**Work request**
Which of the lines below holds the string "white"? Copy every line that does.

** Exercise data follows **

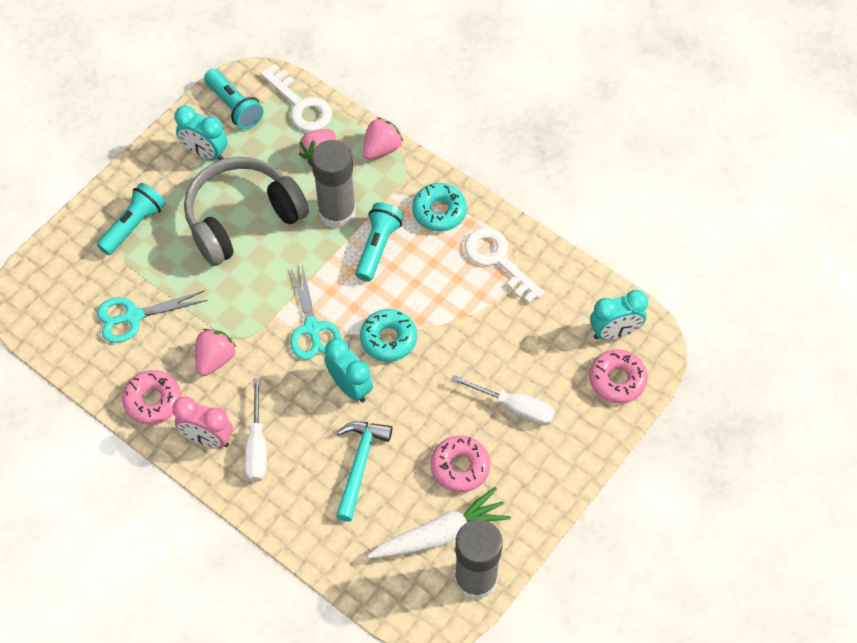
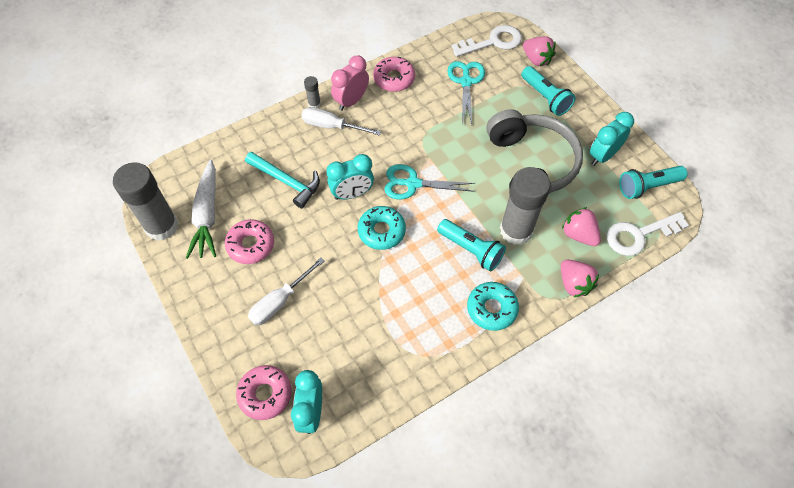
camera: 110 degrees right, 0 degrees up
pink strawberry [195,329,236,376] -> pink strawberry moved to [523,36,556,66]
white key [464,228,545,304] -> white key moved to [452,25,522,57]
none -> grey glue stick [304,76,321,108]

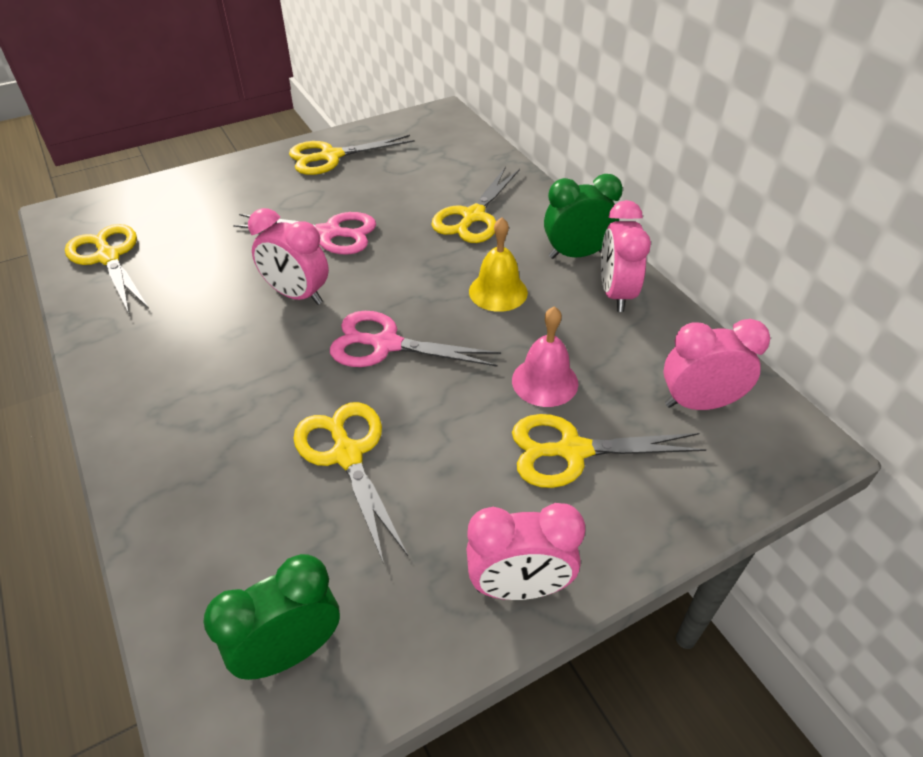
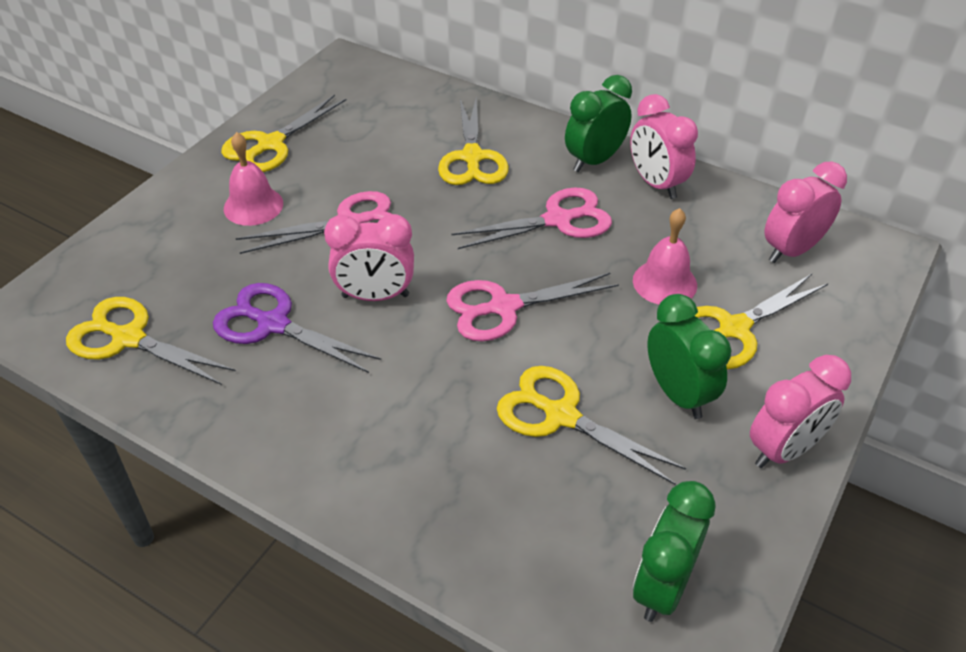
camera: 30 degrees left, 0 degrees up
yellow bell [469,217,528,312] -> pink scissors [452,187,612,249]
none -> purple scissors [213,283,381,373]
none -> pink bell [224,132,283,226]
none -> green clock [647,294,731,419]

** End of Exercise data **
** Exercise data follows **

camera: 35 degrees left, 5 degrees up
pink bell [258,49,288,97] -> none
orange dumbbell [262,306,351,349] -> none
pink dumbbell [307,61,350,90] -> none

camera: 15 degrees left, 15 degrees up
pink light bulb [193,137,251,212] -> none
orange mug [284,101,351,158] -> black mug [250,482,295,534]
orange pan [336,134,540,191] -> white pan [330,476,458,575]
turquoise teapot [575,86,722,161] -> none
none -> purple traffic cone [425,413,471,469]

** End of Exercise data **

**Exercise response**
white key [464,228,545,304] -> white key moved to [452,25,522,57]
orange pan [336,134,540,191] -> white pan [330,476,458,575]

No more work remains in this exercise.